*** RECORDS SUPPLIED
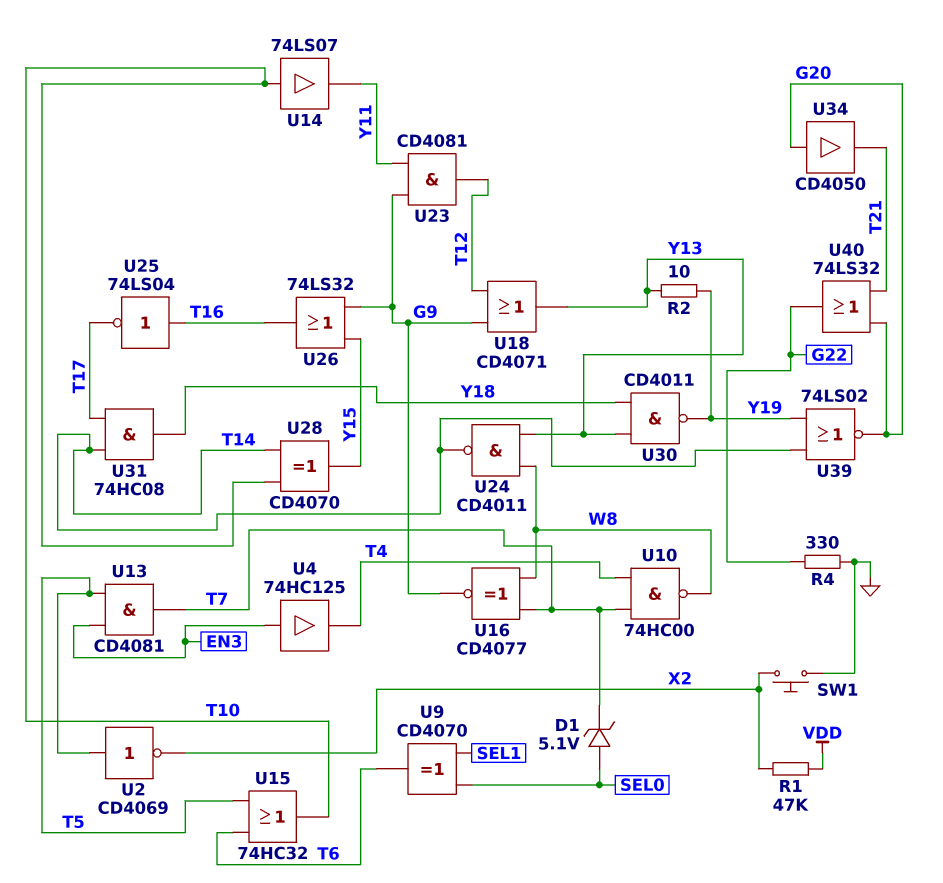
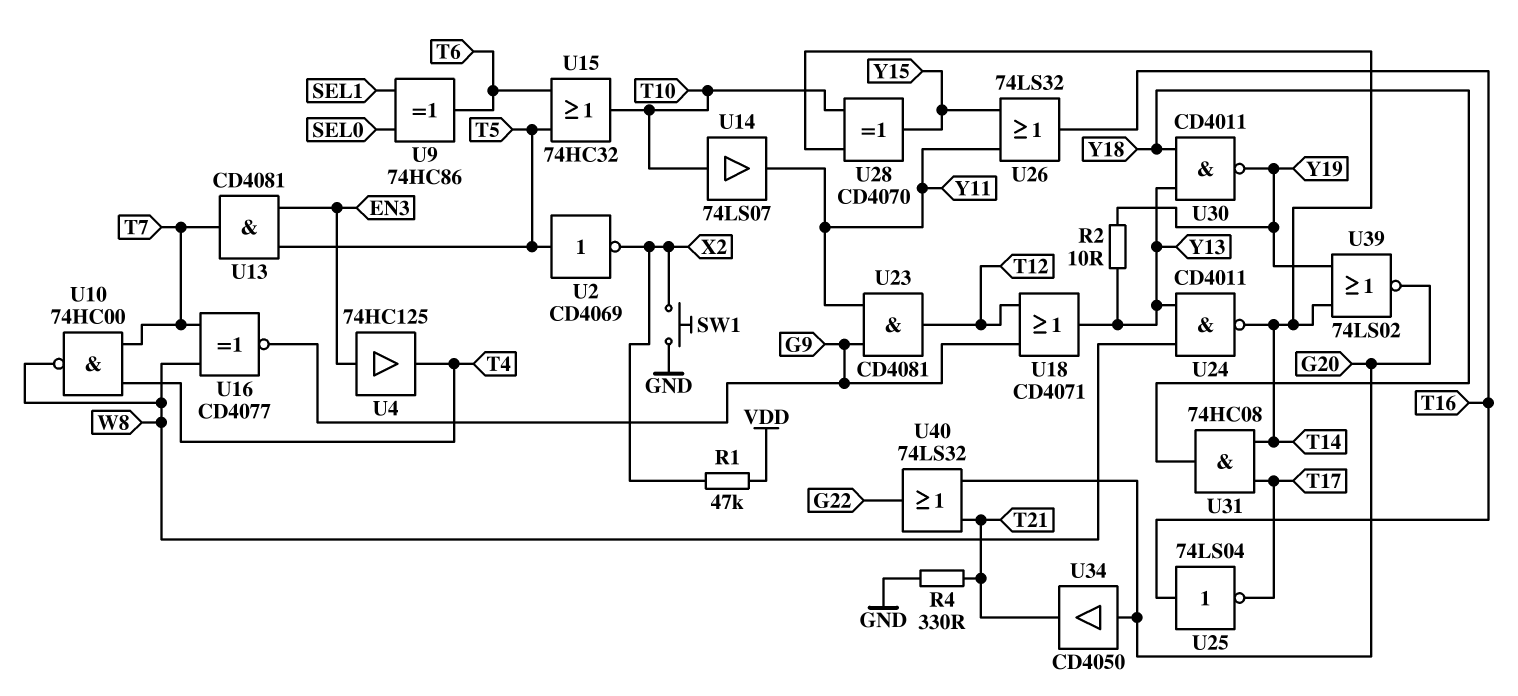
D1: zener 5.1V (A SEL0, K T7) -> none
R4: 330 (G22, GND) -> 330 (GND, T21)
U9: XOR CD4070 (in SEL0, in SEL1, out T6) -> XOR 74HC86 (in SEL0, in SEL1, out T6)
U26: OR 74LS32 (in G9, in Y15, out T16) -> OR 74LS32 (in Y11, in Y15, out T16)

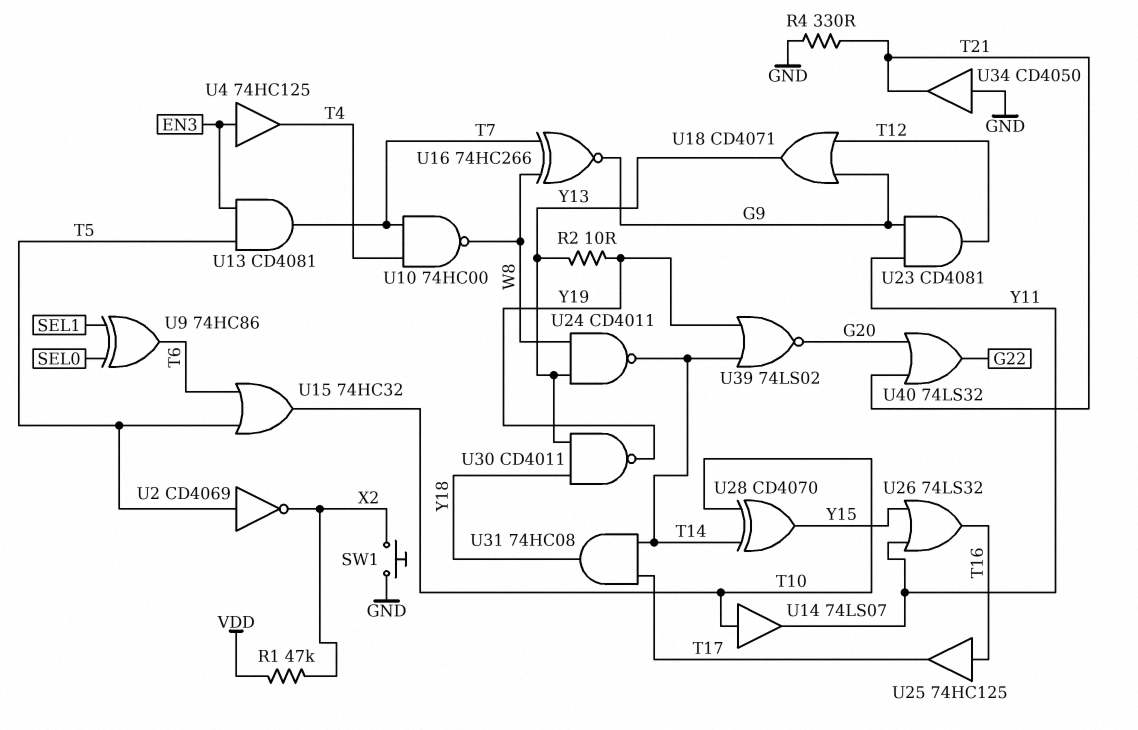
U16: XNOR CD4077 (in T7, in W8, out G9) -> XNOR 74HC266 (in T7, in W8, out G9)
U25: NOT 74LS04 (in T16, out T17) -> buffer 74HC125 (in T16, out T17)
U34: buffer CD4050 (in G20, out T21) -> buffer CD4050 (in GND, out T21)

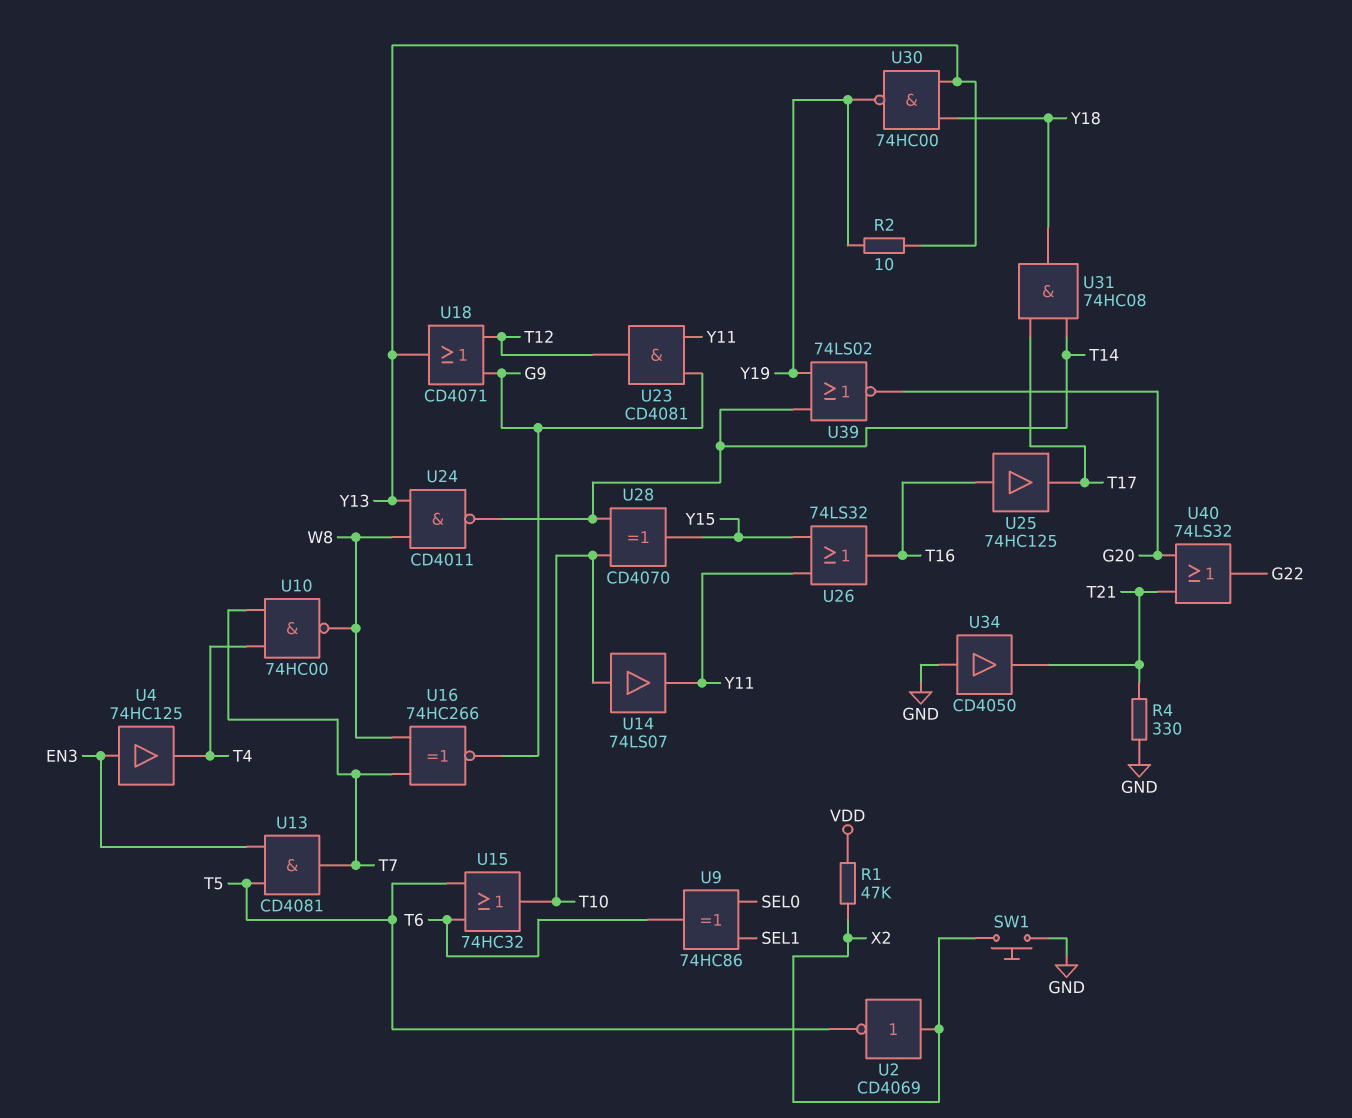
U2: NOT CD4069 (in T5, out X2) -> NOT CD4069 (in X2, out T5)
U30: NAND CD4011 (in Y13, in Y18, out Y19) -> NAND 74HC00 (in Y13, in Y18, out Y19)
******
● TASK OBJECTIVE
Every line in the records above that has "buffer" counts once. Give the total and nothing else.

● TASK RESPONSE
2